Available data
^^^^^^^^

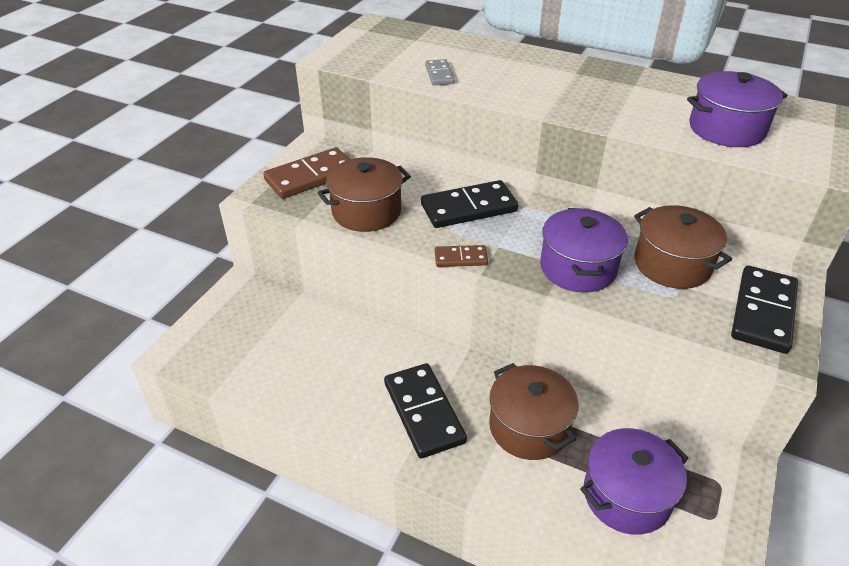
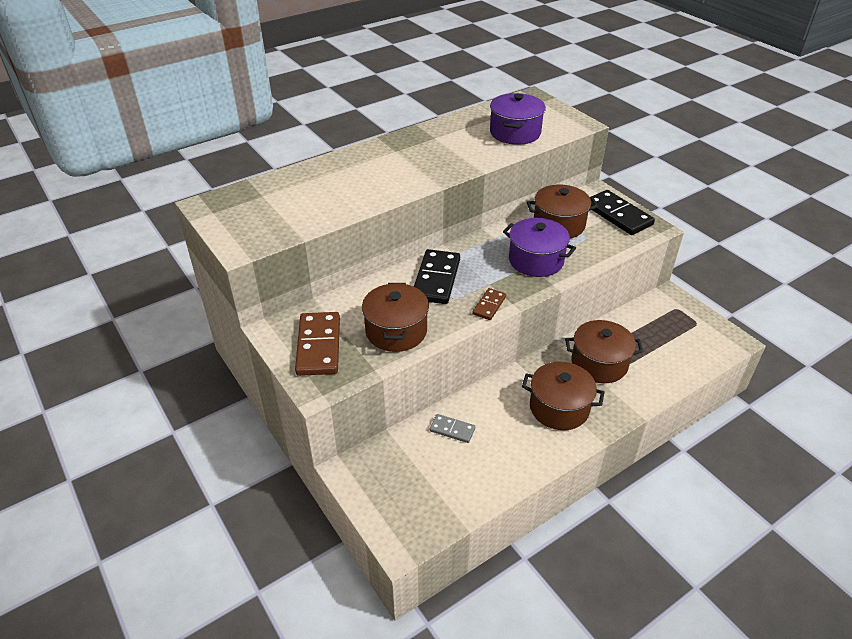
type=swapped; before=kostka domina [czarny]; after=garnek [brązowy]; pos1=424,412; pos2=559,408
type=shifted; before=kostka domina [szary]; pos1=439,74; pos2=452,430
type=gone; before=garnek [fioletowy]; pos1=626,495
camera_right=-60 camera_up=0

^^^^^^^^

Copy out all the data exactly. The images should not appear in the copy.

type=swapped; before=kostka domina [czarny]; after=garnek [brązowy]; pos1=424,412; pos2=559,408
type=shifted; before=kostka domina [szary]; pos1=439,74; pos2=452,430
type=gone; before=garnek [fioletowy]; pos1=626,495
camera_right=-60 camera_up=0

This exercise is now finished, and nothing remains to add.